**WORK REQUIRED**
As soon as the line containing "SOIL3 pin AO: A3 -> B13" appears in the material below, start returning lines exactly, and end with the line containing "RADIO pin MOSI: A4 -> D13".

**EXCERPTED DATA**
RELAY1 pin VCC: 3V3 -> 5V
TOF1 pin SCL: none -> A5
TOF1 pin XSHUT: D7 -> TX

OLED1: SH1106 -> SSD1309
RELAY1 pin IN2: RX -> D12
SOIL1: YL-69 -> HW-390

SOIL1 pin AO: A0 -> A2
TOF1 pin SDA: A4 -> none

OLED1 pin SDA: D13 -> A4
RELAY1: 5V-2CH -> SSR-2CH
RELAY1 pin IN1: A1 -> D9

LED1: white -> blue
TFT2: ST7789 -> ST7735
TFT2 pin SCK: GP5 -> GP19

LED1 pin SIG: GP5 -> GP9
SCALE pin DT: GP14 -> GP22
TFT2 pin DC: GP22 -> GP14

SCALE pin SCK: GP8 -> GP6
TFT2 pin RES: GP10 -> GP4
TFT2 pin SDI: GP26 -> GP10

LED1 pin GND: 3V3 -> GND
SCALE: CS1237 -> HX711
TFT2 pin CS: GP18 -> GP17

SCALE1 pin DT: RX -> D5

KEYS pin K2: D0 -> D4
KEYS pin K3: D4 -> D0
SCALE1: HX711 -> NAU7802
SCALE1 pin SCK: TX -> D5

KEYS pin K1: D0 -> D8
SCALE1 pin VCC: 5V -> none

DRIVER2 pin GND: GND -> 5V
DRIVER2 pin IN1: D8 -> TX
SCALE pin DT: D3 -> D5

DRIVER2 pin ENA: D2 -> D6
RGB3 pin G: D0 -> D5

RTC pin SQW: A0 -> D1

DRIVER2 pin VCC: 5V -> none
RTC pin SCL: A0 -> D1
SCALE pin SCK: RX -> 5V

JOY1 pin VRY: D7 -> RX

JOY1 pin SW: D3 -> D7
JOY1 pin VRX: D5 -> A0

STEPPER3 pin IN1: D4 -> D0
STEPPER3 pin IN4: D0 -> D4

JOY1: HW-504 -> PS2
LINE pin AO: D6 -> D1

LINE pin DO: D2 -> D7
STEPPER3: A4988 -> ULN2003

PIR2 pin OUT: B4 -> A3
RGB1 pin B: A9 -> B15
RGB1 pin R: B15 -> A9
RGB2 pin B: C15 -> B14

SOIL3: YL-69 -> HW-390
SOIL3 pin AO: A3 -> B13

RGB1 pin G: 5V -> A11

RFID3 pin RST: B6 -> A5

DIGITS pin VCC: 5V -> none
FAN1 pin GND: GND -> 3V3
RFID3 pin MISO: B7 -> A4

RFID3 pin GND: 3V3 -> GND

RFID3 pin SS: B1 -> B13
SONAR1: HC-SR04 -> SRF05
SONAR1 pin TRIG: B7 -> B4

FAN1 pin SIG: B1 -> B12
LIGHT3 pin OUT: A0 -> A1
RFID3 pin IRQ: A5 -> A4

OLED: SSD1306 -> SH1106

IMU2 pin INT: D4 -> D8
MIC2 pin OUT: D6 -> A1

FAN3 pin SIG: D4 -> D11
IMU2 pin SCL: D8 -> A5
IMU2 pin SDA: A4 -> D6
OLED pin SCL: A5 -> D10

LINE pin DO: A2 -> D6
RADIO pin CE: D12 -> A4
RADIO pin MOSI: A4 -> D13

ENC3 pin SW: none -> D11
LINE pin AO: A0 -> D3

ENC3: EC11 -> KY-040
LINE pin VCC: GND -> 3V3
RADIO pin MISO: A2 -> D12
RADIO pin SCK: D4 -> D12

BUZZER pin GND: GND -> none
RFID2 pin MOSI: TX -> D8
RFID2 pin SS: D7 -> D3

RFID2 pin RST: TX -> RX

**TASK RESULT**
SOIL3 pin AO: A3 -> B13

RGB1 pin G: 5V -> A11

RFID3 pin RST: B6 -> A5

DIGITS pin VCC: 5V -> none
FAN1 pin GND: GND -> 3V3
RFID3 pin MISO: B7 -> A4

RFID3 pin GND: 3V3 -> GND

RFID3 pin SS: B1 -> B13
SONAR1: HC-SR04 -> SRF05
SONAR1 pin TRIG: B7 -> B4

FAN1 pin SIG: B1 -> B12
LIGHT3 pin OUT: A0 -> A1
RFID3 pin IRQ: A5 -> A4

OLED: SSD1306 -> SH1106

IMU2 pin INT: D4 -> D8
MIC2 pin OUT: D6 -> A1

FAN3 pin SIG: D4 -> D11
IMU2 pin SCL: D8 -> A5
IMU2 pin SDA: A4 -> D6
OLED pin SCL: A5 -> D10

LINE pin DO: A2 -> D6
RADIO pin CE: D12 -> A4
RADIO pin MOSI: A4 -> D13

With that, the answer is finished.